- _To do_:
Return, word for word, only the lines of the data below that lie between the line with "RELAY2 pin IN1: A11 -> A2" and the line with "SCALE pin GND: GND -> 5V", those two lines included.
**** Data ****
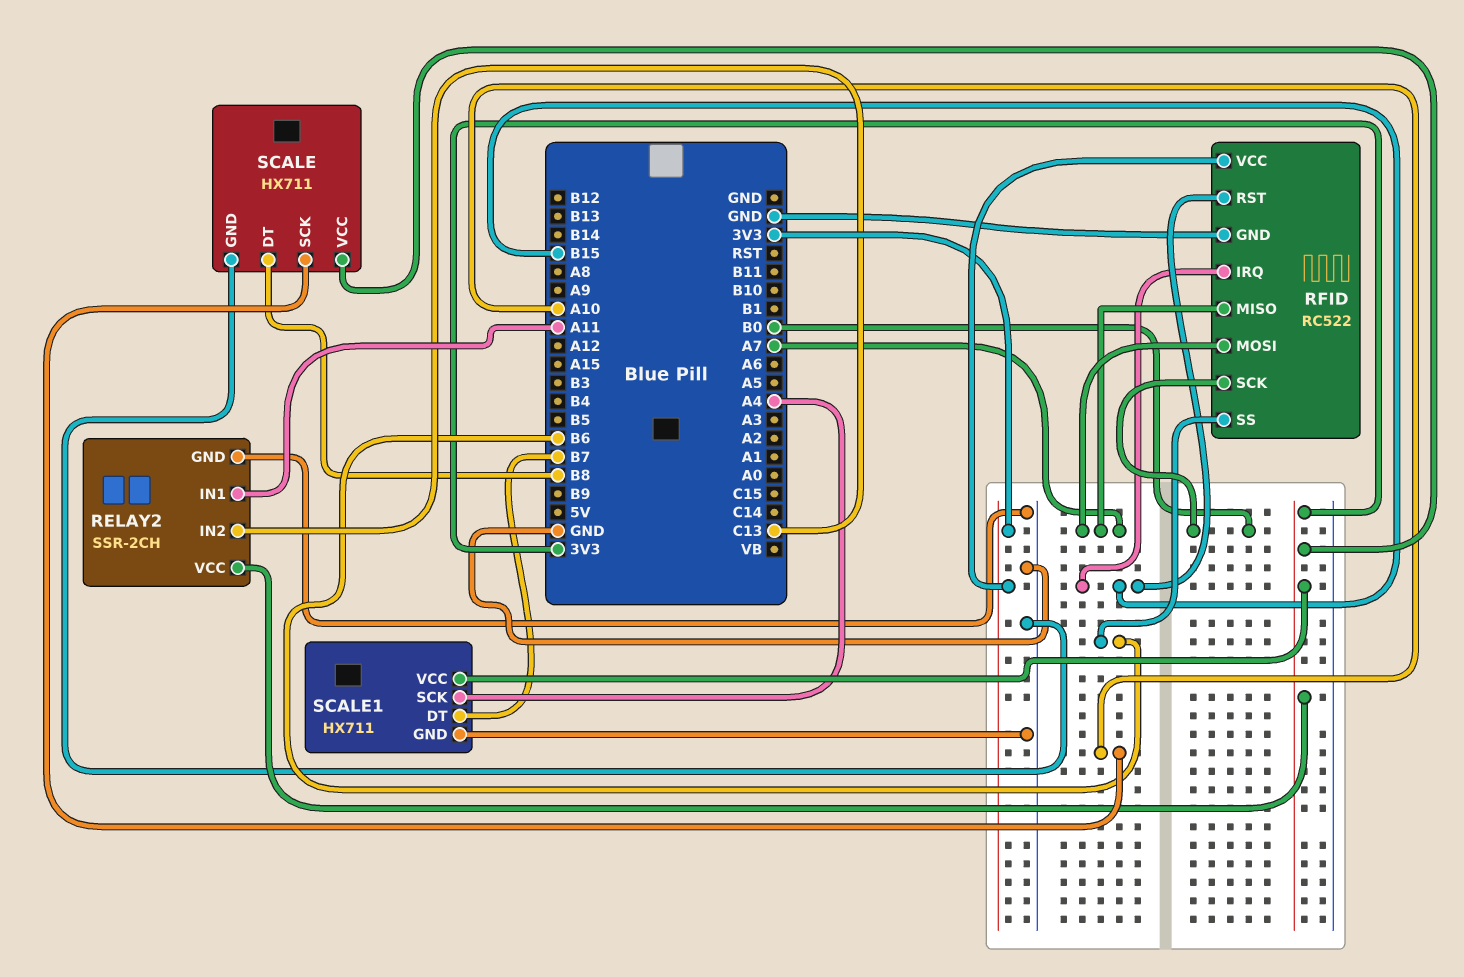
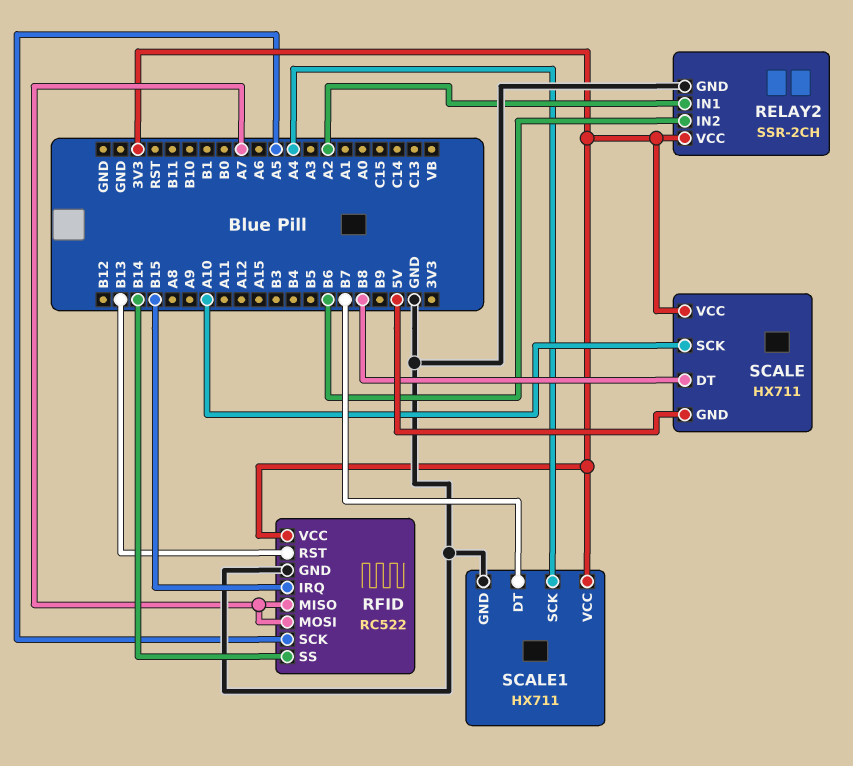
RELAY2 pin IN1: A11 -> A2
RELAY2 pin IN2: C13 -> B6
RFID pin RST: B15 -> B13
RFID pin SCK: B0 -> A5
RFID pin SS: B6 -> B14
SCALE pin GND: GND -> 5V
****
**** Data ****
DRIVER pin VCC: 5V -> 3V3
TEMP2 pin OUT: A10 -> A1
****
- _Expected answer_:
RELAY2 pin IN1: A11 -> A2
RELAY2 pin IN2: C13 -> B6
RFID pin RST: B15 -> B13
RFID pin SCK: B0 -> A5
RFID pin SS: B6 -> B14
SCALE pin GND: GND -> 5V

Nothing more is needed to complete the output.